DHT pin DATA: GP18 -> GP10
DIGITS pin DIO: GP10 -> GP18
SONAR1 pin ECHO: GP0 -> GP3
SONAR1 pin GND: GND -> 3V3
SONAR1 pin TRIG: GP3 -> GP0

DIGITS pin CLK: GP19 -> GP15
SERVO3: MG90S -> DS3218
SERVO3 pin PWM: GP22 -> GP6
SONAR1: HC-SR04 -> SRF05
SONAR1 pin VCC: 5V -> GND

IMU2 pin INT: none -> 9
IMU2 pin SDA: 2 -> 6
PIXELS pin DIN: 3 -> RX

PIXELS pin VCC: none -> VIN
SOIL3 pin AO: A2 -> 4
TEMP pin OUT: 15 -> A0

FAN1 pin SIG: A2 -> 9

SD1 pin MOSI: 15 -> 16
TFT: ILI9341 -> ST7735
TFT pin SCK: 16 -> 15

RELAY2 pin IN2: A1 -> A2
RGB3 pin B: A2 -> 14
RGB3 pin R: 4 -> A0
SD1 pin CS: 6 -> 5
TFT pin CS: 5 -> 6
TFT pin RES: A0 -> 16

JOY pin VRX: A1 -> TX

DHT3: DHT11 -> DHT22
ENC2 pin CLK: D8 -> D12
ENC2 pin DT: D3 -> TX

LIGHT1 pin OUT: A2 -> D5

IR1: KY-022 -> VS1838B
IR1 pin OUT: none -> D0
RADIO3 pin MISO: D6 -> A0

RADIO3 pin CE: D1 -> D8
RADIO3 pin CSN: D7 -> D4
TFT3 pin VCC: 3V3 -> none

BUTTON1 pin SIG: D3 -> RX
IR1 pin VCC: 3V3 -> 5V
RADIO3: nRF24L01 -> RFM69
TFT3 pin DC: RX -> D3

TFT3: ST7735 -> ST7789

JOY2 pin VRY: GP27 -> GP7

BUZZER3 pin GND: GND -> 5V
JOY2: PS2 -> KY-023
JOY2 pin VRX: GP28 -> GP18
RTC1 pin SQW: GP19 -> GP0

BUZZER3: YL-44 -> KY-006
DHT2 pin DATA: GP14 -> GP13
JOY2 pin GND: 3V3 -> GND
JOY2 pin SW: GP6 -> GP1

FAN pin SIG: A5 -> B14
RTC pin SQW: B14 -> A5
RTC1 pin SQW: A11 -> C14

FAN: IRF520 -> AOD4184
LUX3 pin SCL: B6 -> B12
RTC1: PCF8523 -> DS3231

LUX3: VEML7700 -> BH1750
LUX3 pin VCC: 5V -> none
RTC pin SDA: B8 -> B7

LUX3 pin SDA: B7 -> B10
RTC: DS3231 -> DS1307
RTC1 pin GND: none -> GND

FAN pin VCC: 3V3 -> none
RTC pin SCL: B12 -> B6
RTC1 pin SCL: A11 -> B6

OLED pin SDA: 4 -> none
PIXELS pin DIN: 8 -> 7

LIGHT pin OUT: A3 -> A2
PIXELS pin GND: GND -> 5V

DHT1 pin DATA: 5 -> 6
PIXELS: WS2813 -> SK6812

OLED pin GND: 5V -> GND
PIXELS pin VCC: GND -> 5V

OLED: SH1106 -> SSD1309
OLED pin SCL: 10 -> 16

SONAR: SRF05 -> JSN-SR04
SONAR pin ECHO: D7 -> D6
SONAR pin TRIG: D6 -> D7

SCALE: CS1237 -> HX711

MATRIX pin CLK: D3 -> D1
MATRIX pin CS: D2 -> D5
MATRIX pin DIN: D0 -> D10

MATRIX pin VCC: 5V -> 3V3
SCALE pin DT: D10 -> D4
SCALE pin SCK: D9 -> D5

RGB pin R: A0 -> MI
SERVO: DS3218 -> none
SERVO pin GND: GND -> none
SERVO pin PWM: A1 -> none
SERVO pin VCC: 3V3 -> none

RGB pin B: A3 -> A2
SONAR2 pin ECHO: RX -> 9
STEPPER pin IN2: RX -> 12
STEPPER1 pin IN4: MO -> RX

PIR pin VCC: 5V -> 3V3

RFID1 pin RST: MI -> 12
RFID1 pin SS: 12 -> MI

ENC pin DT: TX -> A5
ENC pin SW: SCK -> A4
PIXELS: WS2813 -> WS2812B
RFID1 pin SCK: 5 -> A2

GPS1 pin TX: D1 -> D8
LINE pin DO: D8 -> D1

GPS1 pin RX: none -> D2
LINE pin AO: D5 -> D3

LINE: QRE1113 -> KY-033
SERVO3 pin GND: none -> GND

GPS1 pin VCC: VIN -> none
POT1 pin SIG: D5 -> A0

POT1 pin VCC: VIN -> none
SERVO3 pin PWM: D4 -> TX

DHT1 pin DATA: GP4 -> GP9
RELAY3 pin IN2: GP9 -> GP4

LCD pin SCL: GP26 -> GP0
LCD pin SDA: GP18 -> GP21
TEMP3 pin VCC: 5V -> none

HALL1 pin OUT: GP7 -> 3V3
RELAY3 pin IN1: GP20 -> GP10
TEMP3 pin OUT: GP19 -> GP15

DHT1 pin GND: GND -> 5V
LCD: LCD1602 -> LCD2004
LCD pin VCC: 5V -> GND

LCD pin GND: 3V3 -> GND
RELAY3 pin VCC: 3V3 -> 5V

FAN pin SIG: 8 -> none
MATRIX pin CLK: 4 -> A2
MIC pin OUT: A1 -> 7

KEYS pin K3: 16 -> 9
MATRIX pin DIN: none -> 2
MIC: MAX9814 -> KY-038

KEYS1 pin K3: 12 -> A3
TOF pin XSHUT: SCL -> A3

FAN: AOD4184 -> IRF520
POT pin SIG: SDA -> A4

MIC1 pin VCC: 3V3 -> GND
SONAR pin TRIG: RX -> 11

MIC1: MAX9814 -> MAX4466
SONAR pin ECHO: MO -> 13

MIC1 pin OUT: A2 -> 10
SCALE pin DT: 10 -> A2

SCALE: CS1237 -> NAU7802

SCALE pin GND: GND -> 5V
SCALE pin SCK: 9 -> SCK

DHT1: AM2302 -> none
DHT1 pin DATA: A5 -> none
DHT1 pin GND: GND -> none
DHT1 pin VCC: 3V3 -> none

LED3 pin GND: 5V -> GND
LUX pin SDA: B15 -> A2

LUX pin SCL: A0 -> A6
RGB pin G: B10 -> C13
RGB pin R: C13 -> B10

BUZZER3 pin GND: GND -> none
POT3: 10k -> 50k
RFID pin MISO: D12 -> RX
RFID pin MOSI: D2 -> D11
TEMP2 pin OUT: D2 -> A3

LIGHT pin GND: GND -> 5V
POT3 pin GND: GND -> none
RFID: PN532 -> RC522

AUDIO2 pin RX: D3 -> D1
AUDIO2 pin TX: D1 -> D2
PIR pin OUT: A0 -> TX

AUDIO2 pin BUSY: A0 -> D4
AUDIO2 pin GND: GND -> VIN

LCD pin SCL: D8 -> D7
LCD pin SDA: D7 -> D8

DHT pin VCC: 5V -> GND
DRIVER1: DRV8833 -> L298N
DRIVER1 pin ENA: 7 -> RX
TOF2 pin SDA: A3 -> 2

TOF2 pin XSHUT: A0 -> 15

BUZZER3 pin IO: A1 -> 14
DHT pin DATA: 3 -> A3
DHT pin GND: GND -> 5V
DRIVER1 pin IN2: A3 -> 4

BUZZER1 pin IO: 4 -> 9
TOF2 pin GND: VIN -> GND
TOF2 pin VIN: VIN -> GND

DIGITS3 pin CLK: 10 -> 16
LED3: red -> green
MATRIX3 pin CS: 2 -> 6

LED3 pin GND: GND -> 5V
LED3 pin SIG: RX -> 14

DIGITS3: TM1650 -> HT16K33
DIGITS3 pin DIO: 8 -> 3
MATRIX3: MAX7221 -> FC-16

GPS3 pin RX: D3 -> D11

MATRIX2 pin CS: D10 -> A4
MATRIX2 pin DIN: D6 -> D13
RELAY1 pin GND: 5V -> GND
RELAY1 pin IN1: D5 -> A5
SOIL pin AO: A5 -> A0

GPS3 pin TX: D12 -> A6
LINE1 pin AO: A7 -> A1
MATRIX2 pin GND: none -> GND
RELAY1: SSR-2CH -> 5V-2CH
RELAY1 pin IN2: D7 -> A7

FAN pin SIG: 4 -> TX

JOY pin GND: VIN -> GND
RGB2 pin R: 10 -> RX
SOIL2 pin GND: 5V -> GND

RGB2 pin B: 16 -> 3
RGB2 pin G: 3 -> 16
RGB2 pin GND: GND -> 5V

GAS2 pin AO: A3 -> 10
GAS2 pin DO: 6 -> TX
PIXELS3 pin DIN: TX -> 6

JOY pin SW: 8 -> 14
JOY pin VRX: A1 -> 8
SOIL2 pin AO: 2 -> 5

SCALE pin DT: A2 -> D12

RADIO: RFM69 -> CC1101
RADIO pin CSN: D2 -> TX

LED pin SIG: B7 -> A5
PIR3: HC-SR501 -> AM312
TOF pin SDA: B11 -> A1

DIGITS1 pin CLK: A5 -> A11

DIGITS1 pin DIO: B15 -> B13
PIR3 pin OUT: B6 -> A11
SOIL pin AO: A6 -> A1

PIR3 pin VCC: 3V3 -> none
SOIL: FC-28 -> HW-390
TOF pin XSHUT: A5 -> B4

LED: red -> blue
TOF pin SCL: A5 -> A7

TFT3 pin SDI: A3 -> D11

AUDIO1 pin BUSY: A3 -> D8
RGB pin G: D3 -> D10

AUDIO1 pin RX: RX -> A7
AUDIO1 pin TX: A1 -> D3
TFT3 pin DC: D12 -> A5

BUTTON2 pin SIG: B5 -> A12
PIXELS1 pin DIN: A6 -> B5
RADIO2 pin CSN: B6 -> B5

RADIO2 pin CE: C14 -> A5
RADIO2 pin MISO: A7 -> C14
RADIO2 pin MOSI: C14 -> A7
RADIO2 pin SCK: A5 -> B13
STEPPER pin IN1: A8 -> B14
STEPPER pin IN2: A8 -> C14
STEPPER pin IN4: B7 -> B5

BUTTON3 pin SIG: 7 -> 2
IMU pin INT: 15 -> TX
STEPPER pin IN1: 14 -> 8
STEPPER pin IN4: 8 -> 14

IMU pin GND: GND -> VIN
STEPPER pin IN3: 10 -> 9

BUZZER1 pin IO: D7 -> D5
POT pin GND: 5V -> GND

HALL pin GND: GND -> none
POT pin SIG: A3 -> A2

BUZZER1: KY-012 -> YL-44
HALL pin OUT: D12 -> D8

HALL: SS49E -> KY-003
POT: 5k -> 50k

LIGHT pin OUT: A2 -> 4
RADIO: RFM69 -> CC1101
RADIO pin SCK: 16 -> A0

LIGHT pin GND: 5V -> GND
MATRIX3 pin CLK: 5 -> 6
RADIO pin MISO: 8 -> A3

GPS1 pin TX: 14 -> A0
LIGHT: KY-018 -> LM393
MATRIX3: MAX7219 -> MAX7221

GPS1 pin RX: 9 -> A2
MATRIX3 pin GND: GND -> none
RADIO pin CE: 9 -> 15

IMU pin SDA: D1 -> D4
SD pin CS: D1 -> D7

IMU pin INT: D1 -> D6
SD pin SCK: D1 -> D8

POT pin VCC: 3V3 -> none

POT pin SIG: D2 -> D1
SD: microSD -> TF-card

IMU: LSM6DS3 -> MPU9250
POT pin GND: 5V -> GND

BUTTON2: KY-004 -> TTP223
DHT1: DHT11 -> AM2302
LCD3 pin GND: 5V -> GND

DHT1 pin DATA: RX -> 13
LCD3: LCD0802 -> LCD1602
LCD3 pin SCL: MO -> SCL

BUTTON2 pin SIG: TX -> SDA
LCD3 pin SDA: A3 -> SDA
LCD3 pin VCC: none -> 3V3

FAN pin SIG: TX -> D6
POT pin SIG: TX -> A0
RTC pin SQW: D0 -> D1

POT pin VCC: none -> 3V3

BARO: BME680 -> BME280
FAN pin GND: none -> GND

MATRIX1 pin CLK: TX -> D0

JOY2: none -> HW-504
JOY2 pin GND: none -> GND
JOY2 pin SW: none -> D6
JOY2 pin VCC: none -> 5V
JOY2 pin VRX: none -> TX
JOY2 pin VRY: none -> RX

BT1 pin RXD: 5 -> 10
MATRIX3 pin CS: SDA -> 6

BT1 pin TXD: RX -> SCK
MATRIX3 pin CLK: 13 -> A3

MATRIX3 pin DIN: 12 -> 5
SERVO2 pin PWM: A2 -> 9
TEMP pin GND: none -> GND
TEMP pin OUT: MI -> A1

◆ ◆ ◆ ◆ ◆ ◆ ◆

Exercise requirements - Show every line above in which the word "DATA" occurs.

Answer to this exercise -
DHT pin DATA: GP18 -> GP10
DHT2 pin DATA: GP14 -> GP13
DHT1 pin DATA: 5 -> 6
DHT1 pin DATA: GP4 -> GP9
DHT1 pin DATA: A5 -> none
DHT pin DATA: 3 -> A3
DHT1 pin DATA: RX -> 13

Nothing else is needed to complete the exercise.